WORK INSTRUCTIONS: Every line in the records below with the string "diamond" needs to be copied out.

GIVEN INFORMATION:
————————

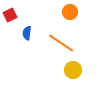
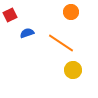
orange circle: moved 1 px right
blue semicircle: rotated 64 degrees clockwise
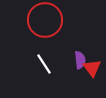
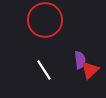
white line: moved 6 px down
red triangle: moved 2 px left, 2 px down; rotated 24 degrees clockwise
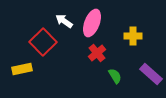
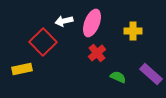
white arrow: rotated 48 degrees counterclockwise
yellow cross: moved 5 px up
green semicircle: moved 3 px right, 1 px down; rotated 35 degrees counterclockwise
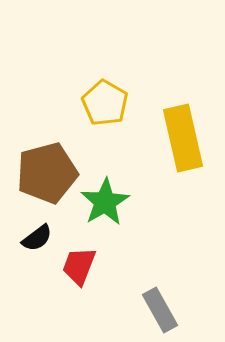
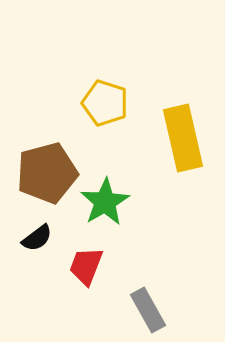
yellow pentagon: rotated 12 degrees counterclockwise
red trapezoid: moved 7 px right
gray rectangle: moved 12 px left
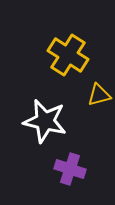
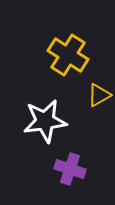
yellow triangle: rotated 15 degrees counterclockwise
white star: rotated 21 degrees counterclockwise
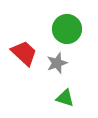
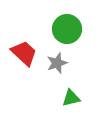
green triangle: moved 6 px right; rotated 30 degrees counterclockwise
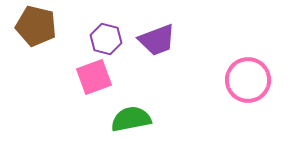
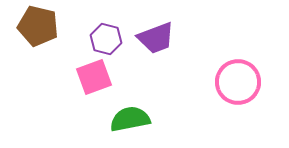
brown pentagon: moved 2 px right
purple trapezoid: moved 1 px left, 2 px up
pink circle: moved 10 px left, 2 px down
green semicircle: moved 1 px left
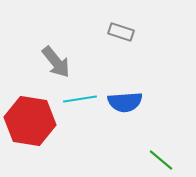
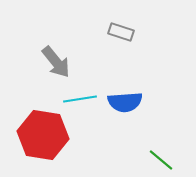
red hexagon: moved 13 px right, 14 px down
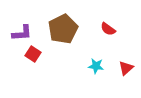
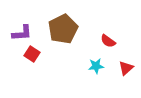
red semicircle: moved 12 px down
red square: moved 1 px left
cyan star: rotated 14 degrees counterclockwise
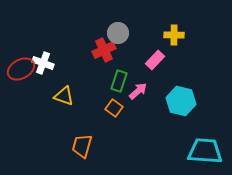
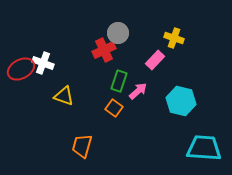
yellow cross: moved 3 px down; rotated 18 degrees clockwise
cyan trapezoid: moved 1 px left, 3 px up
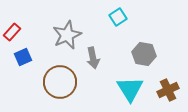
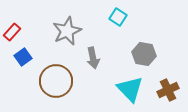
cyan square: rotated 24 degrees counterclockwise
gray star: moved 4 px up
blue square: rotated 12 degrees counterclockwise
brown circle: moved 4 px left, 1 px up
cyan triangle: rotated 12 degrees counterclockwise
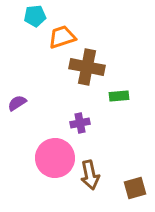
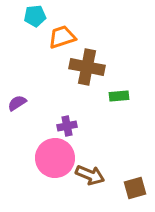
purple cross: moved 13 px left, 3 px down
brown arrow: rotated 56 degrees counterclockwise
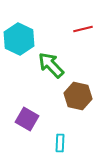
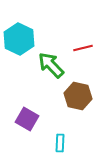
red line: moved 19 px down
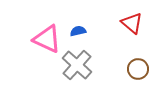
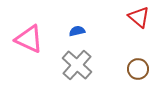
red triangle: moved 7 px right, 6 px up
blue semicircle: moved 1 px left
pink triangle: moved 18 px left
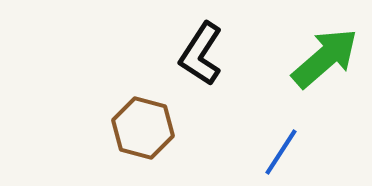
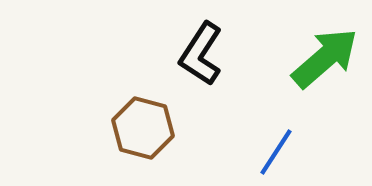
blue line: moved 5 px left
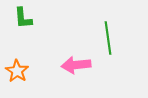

————————

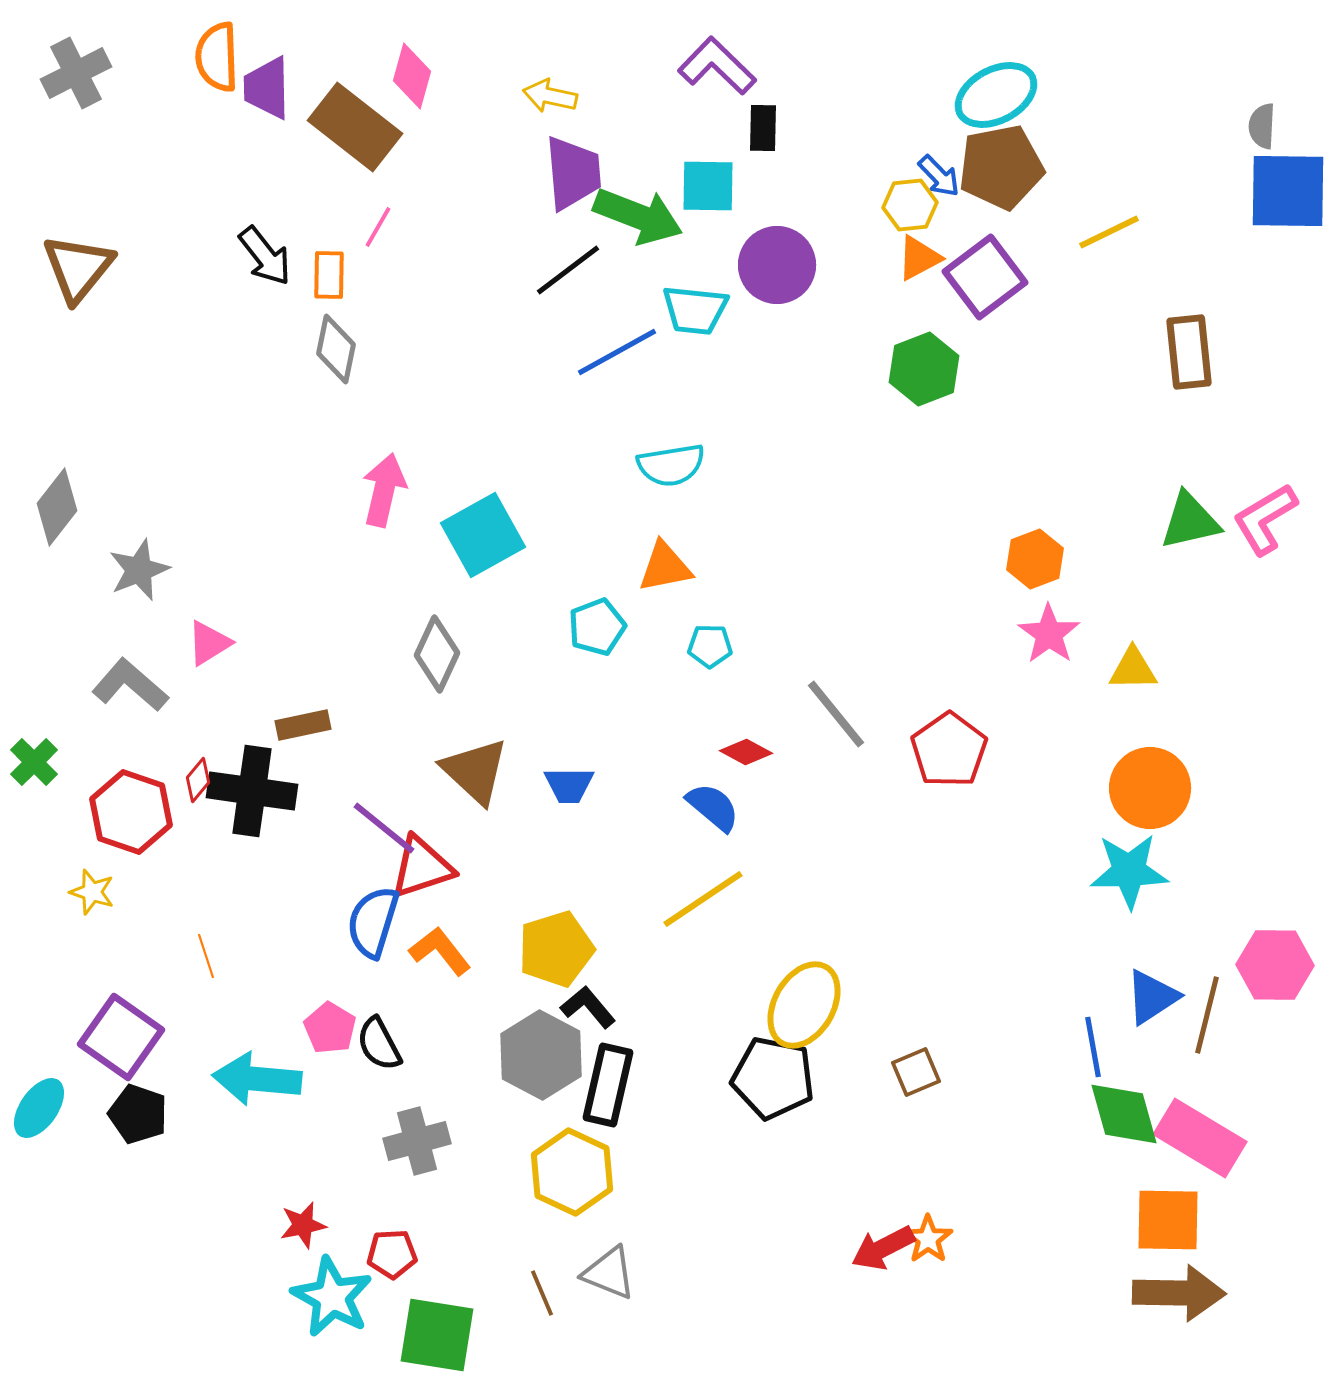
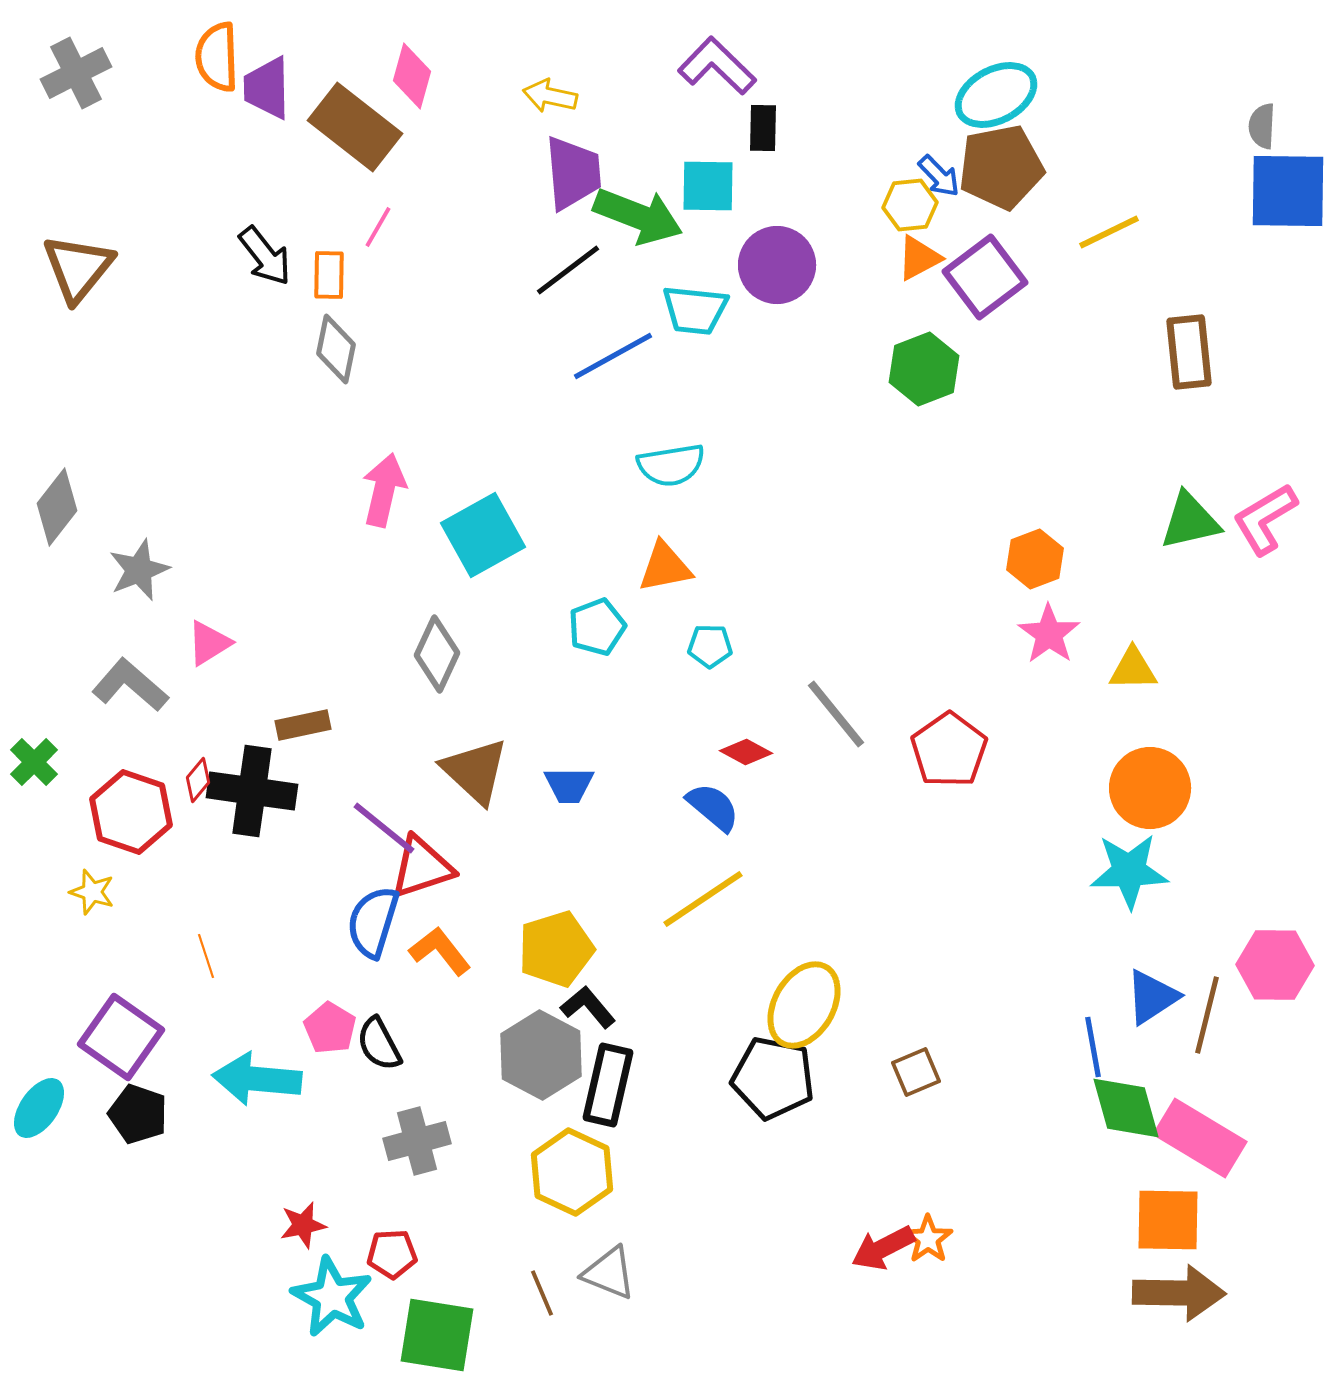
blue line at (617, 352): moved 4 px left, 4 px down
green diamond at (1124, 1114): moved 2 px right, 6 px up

————————

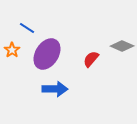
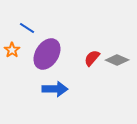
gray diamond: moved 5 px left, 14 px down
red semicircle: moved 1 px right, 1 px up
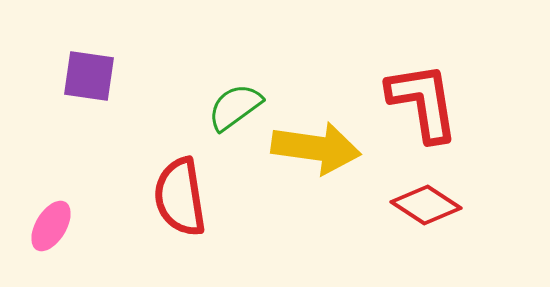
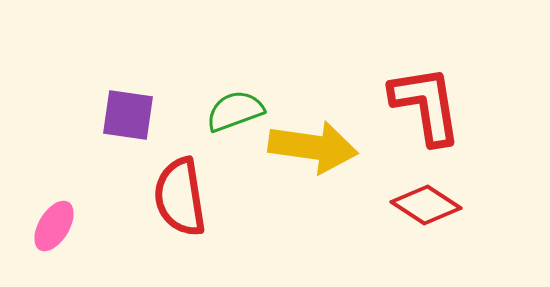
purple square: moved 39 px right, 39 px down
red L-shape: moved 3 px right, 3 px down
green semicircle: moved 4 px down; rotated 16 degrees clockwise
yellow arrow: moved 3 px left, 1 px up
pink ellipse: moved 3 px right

————————

RESPONSE BOX:
green diamond at (1124, 1114): moved 2 px right, 6 px up
gray diamond: moved 5 px left, 14 px down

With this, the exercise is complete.